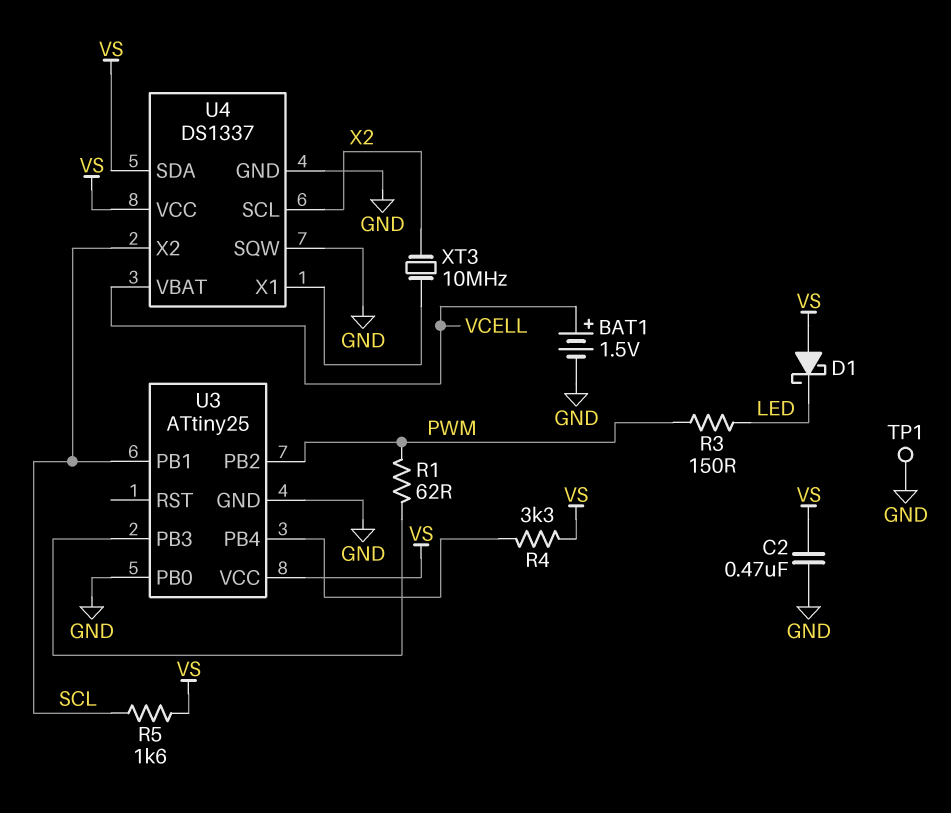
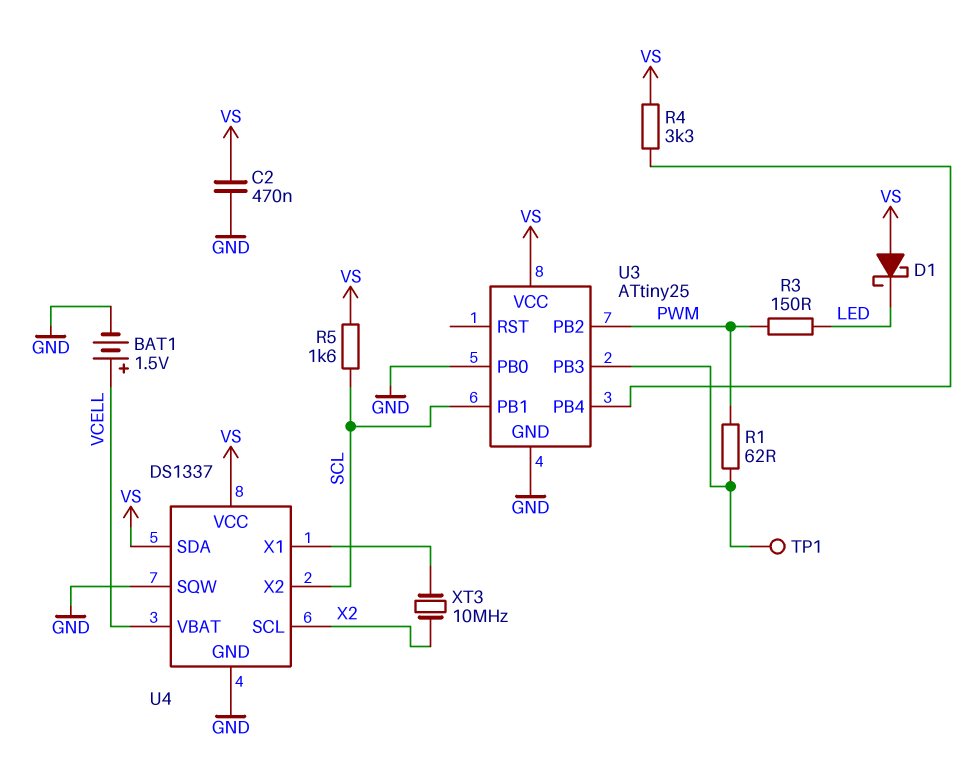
TP1: test point (GND) -> test point (U3/PB3)

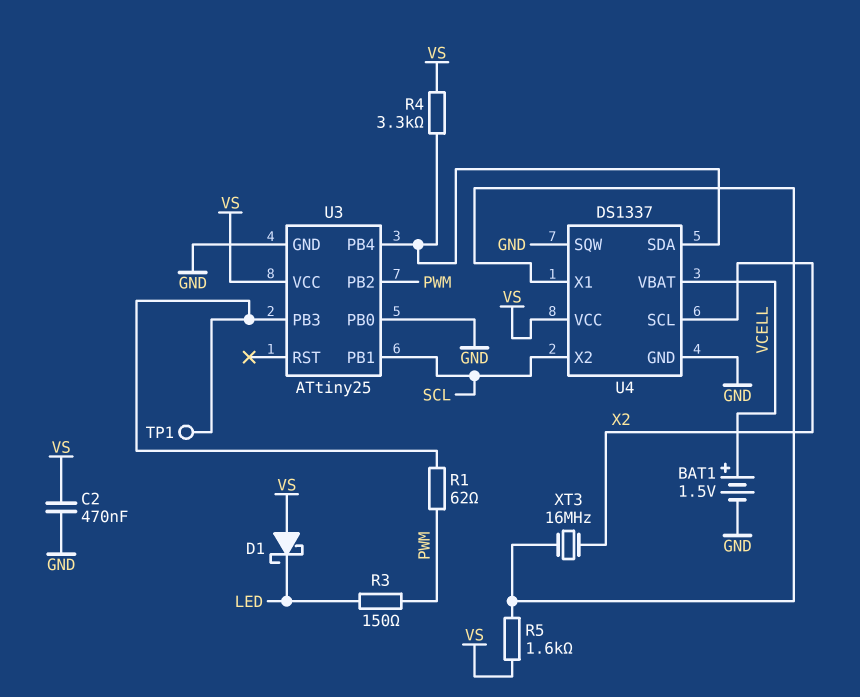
R5: 1.6k (SCL, VS) -> 1.6k (U4/X1, VS)
U4 pin SDA: VS -> U3/PB4
XT3: 10MHz (U4/X1, X2) -> 16MHz (U4/X1, X2)

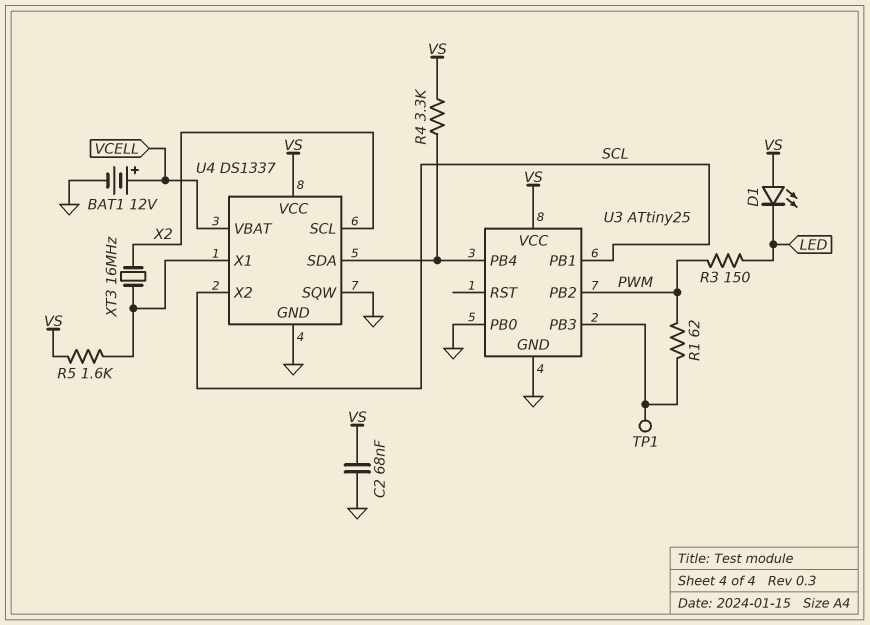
BAT1: 1.5V (plus VCELL, minus GND) -> 12V (plus VCELL, minus GND)
C2: 470nF (GND, VS) -> 68nF (GND, VS)
D1: schottky (A VS, K LED) -> LED (A VS, K LED)

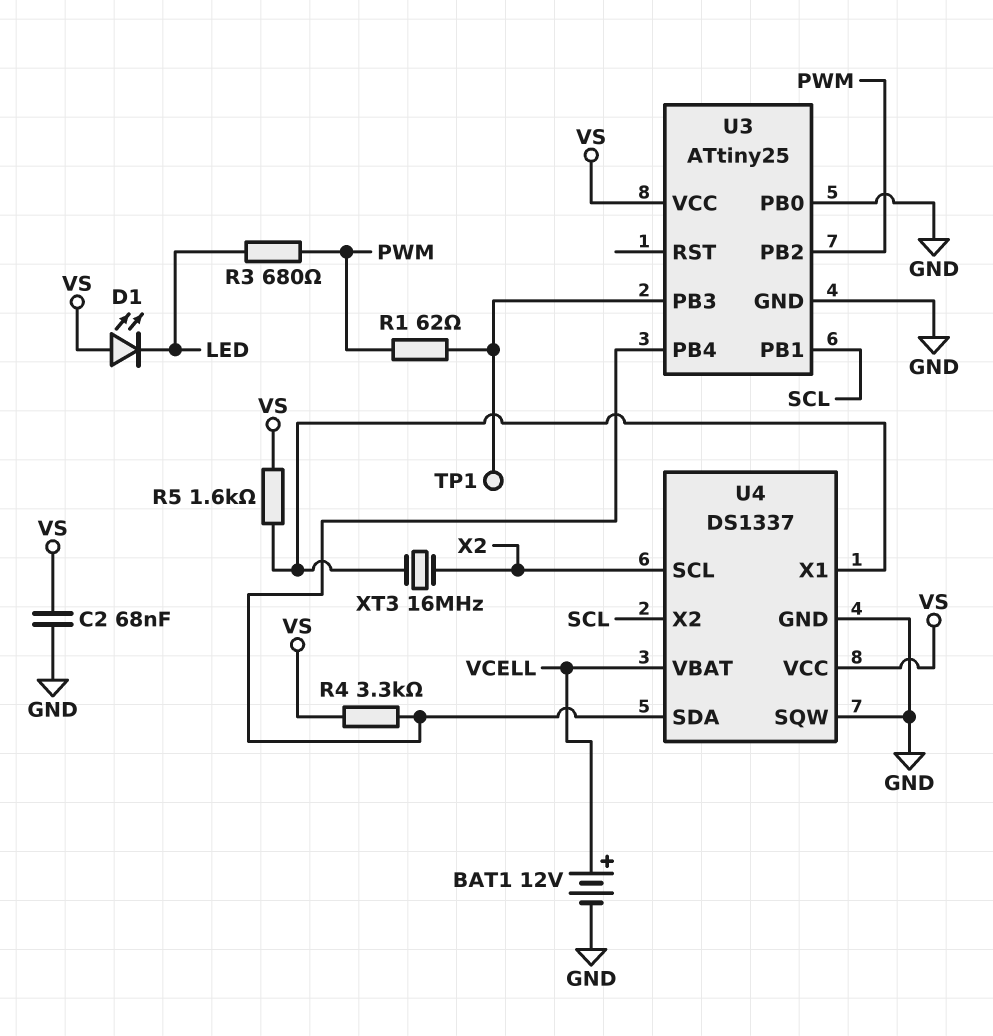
R3: 150 (LED, PWM) -> 680 (LED, PWM)

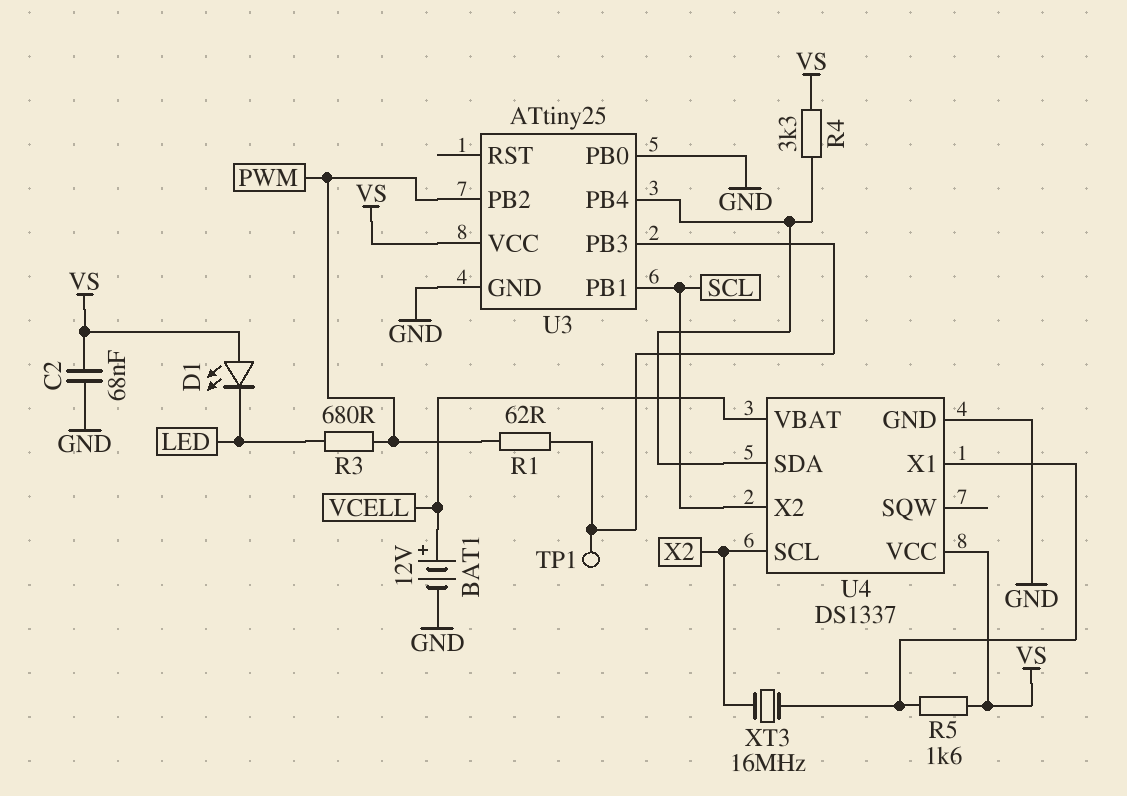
U4 pin SQW: GND -> none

--------------------------------------------------

Requirement: Would you retype all the lines shown above, exactly as written and without any picture?

Result for this exercise:
TP1: test point (GND) -> test point (U3/PB3)

R5: 1.6k (SCL, VS) -> 1.6k (U4/X1, VS)
U4 pin SDA: VS -> U3/PB4
XT3: 10MHz (U4/X1, X2) -> 16MHz (U4/X1, X2)

BAT1: 1.5V (plus VCELL, minus GND) -> 12V (plus VCELL, minus GND)
C2: 470nF (GND, VS) -> 68nF (GND, VS)
D1: schottky (A VS, K LED) -> LED (A VS, K LED)

R3: 150 (LED, PWM) -> 680 (LED, PWM)

U4 pin SQW: GND -> none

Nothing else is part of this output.